** Exercise requirements **
In the entries below, find the line containing "none -> yellow trophy [617,295,683,385]" and the line containing "grey goblet [236,138,288,230] -> none". Copy those two lines and everything between them exactly, and only that.

** Extracted information **
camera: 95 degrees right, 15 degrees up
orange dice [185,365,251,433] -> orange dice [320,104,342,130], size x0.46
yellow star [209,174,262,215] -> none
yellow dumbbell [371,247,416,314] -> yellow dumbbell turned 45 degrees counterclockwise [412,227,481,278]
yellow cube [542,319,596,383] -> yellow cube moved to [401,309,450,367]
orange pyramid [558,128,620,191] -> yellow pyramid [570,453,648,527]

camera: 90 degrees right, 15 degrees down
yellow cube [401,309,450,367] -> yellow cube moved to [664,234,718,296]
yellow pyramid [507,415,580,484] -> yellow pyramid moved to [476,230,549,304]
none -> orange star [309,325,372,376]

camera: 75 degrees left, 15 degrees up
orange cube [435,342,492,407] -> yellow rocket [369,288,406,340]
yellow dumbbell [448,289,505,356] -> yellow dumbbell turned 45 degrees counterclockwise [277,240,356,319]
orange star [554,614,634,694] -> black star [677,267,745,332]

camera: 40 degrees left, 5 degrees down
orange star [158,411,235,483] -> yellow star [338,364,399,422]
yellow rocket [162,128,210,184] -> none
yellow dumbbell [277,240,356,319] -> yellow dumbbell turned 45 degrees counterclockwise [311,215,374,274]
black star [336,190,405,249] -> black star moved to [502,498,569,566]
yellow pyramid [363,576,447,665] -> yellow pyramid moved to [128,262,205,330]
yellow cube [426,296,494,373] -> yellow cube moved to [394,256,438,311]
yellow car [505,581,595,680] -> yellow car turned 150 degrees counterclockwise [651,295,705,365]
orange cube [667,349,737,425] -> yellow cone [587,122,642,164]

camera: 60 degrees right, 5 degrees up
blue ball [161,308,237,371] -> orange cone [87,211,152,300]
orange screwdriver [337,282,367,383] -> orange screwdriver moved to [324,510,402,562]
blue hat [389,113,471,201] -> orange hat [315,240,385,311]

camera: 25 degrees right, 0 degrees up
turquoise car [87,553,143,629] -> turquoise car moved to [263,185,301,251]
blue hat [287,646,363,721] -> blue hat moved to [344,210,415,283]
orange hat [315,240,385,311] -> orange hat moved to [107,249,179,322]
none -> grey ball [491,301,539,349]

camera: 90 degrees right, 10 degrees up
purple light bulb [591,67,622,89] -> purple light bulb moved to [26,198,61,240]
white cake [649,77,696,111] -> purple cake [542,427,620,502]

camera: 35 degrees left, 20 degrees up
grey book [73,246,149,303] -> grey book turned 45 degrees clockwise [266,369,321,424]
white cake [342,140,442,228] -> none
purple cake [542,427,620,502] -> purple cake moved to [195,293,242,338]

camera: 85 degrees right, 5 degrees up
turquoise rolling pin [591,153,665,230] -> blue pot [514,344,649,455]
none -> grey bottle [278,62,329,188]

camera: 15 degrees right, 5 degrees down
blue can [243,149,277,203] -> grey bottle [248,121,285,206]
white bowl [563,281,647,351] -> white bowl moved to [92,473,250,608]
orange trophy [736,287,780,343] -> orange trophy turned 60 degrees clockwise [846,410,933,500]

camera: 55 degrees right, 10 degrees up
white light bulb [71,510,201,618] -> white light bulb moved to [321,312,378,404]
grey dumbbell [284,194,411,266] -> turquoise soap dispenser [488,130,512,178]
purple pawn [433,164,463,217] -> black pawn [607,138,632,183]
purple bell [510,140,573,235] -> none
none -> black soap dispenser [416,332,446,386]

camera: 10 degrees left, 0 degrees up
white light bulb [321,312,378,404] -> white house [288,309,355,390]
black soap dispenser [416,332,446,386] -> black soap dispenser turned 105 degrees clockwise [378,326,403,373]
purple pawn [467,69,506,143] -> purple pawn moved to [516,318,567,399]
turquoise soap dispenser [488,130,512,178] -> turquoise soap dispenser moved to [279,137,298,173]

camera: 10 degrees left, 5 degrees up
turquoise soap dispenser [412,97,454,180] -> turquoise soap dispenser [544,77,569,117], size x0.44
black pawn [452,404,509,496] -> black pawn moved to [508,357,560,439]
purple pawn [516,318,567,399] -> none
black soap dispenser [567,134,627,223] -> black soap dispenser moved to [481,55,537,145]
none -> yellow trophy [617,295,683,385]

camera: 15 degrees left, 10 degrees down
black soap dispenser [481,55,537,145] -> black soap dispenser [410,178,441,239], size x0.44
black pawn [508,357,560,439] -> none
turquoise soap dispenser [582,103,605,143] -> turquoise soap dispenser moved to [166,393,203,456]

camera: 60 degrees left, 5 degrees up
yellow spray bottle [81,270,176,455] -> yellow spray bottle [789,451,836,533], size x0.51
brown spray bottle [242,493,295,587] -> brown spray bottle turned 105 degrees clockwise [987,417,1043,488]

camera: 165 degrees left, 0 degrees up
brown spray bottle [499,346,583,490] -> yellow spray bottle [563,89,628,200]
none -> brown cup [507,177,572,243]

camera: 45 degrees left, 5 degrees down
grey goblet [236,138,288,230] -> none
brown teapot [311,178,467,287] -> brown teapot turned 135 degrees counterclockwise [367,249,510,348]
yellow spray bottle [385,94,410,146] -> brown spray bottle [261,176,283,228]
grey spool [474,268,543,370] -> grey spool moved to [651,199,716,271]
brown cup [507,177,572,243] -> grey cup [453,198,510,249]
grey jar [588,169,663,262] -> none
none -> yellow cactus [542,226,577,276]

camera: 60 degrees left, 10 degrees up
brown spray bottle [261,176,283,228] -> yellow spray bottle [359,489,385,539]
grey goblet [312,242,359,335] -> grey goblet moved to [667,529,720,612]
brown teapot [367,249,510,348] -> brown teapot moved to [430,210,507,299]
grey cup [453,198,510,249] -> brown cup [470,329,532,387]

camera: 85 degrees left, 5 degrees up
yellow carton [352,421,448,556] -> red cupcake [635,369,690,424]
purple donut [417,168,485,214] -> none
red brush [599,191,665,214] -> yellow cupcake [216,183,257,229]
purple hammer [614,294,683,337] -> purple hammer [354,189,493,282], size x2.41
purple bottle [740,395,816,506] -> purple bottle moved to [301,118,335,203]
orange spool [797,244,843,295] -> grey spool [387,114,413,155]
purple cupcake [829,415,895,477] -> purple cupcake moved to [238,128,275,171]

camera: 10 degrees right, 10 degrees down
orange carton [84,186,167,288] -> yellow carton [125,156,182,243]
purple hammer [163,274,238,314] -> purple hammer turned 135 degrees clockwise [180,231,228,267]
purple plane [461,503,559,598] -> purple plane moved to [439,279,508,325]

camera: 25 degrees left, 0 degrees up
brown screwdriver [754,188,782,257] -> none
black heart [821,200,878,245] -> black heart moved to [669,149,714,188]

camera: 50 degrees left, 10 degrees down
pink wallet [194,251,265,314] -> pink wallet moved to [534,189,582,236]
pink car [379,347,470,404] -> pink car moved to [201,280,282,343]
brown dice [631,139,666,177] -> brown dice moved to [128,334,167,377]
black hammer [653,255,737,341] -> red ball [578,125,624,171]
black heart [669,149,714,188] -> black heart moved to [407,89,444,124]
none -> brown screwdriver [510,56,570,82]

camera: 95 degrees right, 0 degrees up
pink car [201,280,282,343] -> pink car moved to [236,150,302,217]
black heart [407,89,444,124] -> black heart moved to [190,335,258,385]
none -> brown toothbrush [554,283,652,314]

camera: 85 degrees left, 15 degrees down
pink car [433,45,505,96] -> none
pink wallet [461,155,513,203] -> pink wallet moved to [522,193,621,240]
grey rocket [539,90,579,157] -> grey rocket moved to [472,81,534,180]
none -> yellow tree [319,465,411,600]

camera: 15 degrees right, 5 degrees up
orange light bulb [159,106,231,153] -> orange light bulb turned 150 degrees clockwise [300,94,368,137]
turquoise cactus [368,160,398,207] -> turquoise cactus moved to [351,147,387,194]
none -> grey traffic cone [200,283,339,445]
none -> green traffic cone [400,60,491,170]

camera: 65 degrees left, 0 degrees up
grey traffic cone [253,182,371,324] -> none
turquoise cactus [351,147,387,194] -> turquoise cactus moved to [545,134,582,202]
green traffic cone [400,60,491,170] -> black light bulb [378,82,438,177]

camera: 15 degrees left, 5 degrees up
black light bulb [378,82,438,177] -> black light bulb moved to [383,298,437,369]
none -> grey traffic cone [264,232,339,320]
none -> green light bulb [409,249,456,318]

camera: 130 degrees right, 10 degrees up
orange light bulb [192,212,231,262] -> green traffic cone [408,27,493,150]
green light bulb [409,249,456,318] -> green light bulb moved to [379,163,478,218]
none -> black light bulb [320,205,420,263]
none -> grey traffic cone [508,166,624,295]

** Task answer **
none -> yellow trophy [617,295,683,385]

camera: 15 degrees left, 10 degrees down
black soap dispenser [481,55,537,145] -> black soap dispenser [410,178,441,239], size x0.44
black pawn [508,357,560,439] -> none
turquoise soap dispenser [582,103,605,143] -> turquoise soap dispenser moved to [166,393,203,456]

camera: 60 degrees left, 5 degrees up
yellow spray bottle [81,270,176,455] -> yellow spray bottle [789,451,836,533], size x0.51
brown spray bottle [242,493,295,587] -> brown spray bottle turned 105 degrees clockwise [987,417,1043,488]

camera: 165 degrees left, 0 degrees up
brown spray bottle [499,346,583,490] -> yellow spray bottle [563,89,628,200]
none -> brown cup [507,177,572,243]

camera: 45 degrees left, 5 degrees down
grey goblet [236,138,288,230] -> none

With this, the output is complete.